Dataset records:
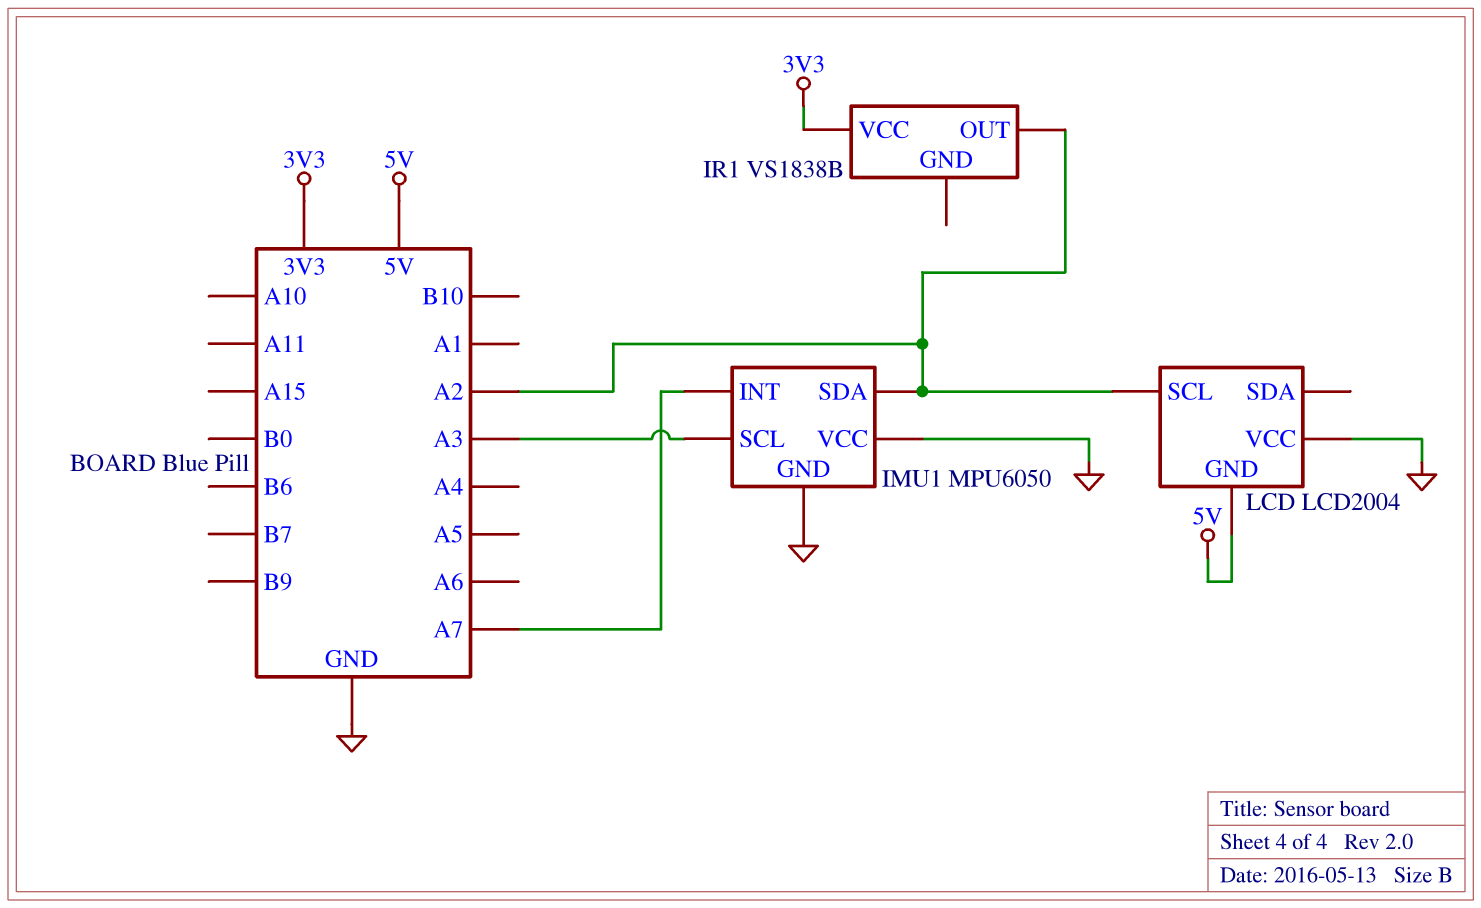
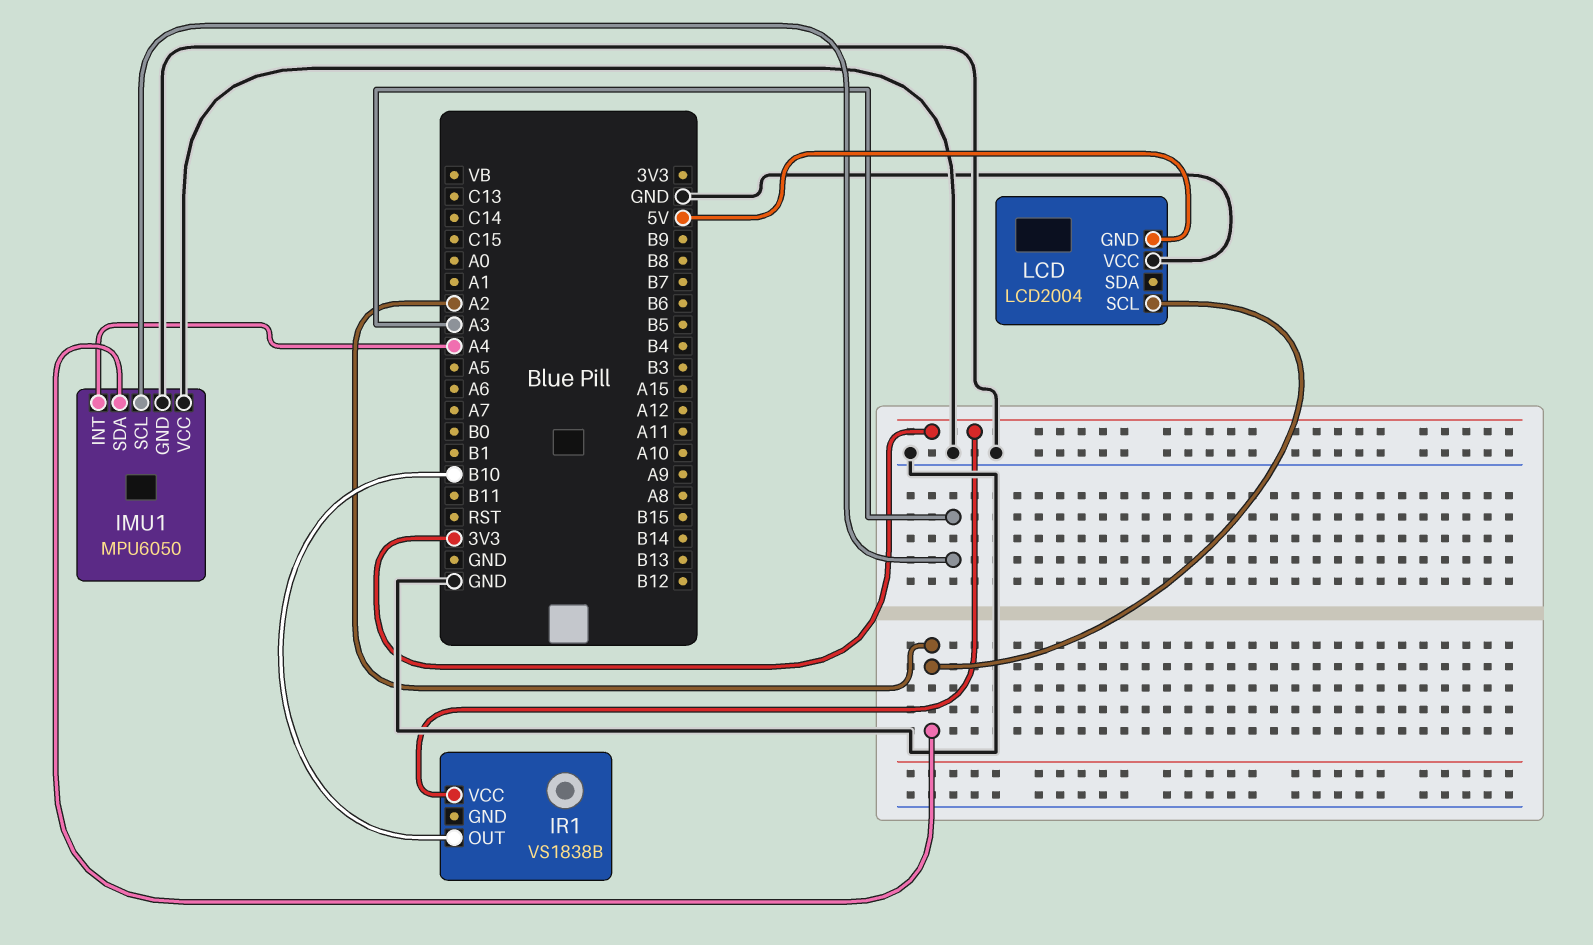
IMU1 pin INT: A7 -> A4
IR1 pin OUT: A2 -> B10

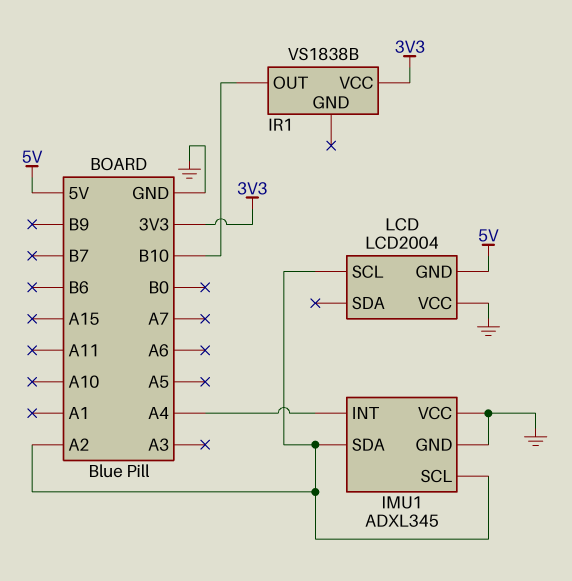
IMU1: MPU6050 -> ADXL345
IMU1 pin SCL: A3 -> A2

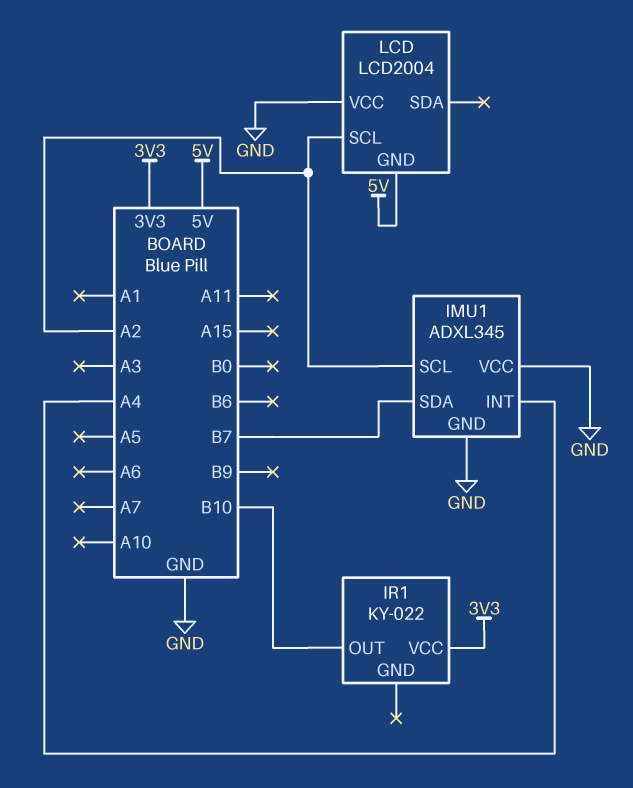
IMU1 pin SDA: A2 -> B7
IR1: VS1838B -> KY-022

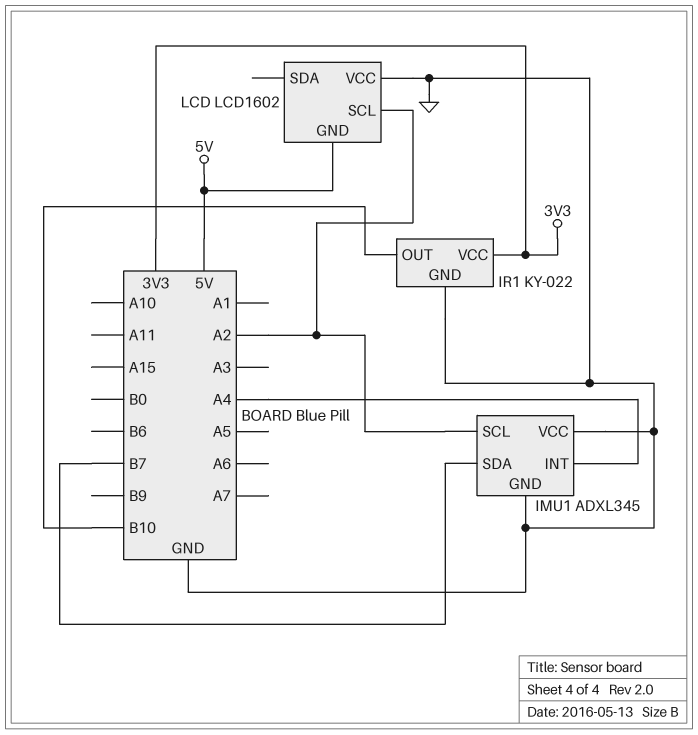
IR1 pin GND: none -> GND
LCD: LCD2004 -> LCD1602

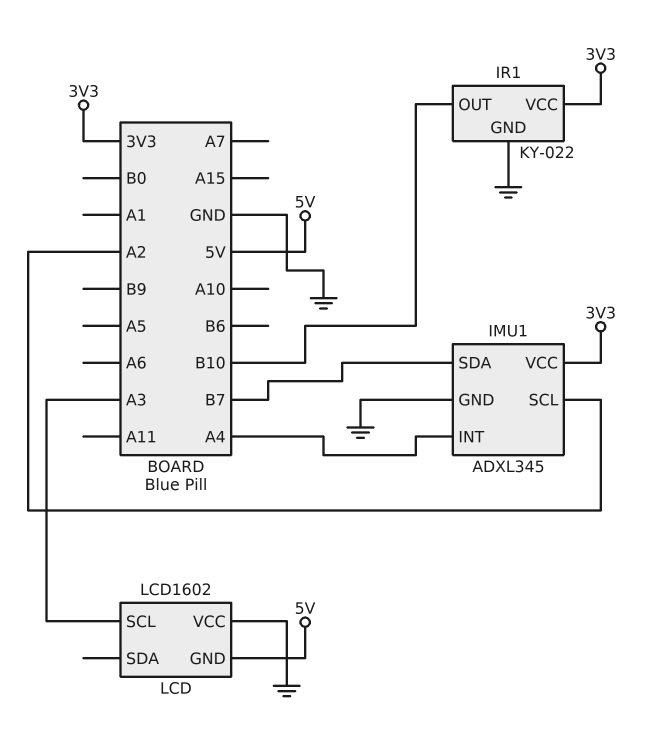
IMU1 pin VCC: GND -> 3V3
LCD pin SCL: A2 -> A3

Task objective: From the line holding "IMU1: MPU6050 -> ADXL345" down to the final line of the entries above, print every line exactly. Pictures do not go in.

Result of this task:
IMU1: MPU6050 -> ADXL345
IMU1 pin SCL: A3 -> A2

IMU1 pin SDA: A2 -> B7
IR1: VS1838B -> KY-022

IR1 pin GND: none -> GND
LCD: LCD2004 -> LCD1602

IMU1 pin VCC: GND -> 3V3
LCD pin SCL: A2 -> A3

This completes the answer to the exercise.